Among the lines of the records below, count those with the word "moved". Reply with that number alone.

▶ [Scene change data]
______________________________
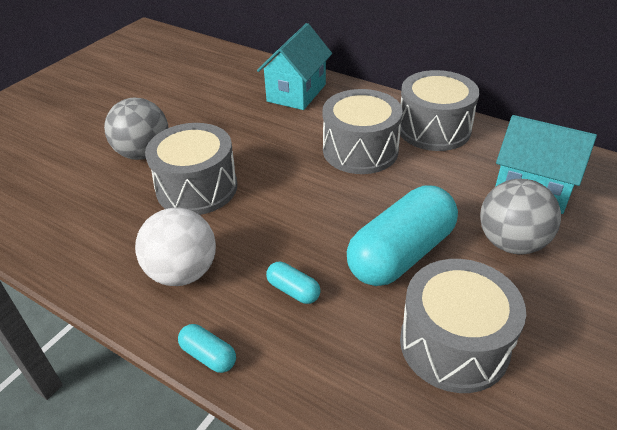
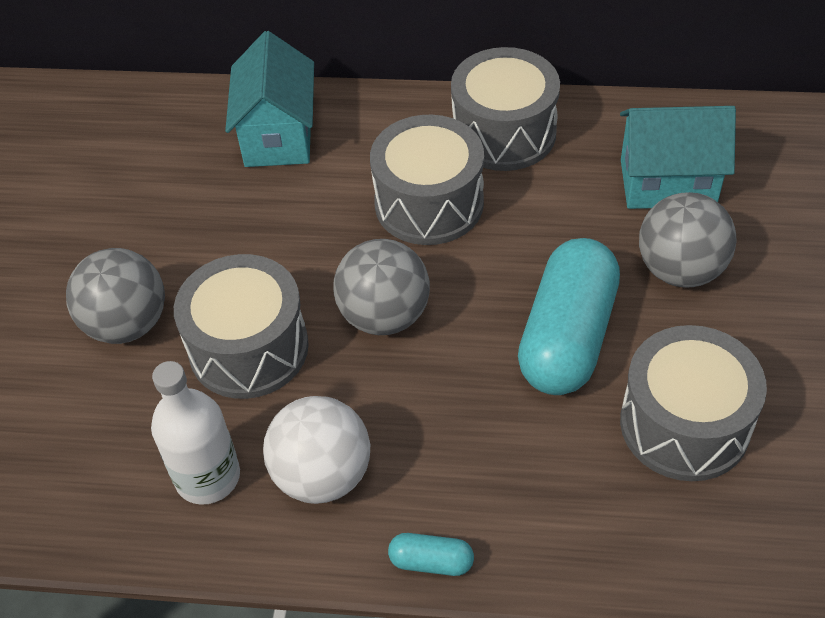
camera: 25 degrees left, 10 degrees up
turquoise capsule [266,262,321,304] -> none
none -> white bottle [151,361,240,505]
none -> grey ball [333,239,430,335]

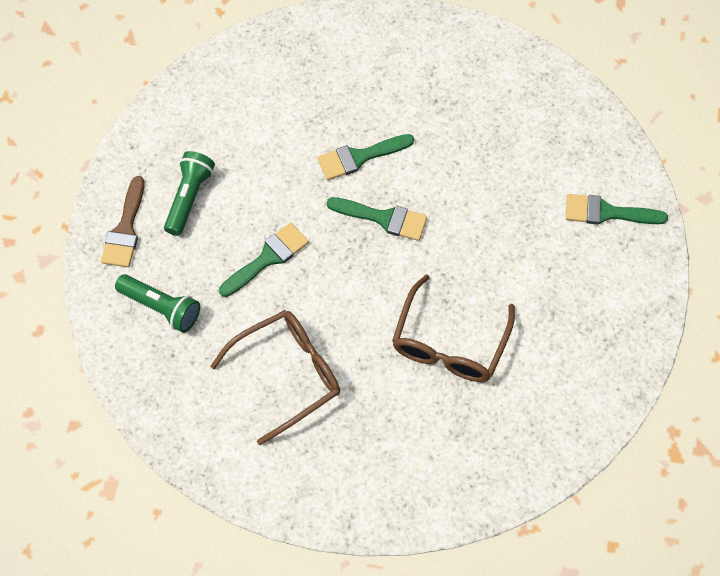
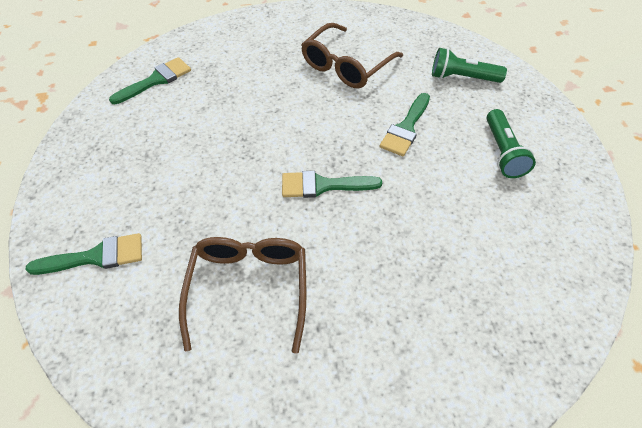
camera: 160 degrees right, 10 degrees down
brown brush [101,176,145,267] -> none
green brush [317,134,414,180] -> green brush moved to [109,57,191,104]
brown glasses [392,274,515,382] -> brown glasses moved to [179,237,307,354]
______________________________
▶ [Output] 2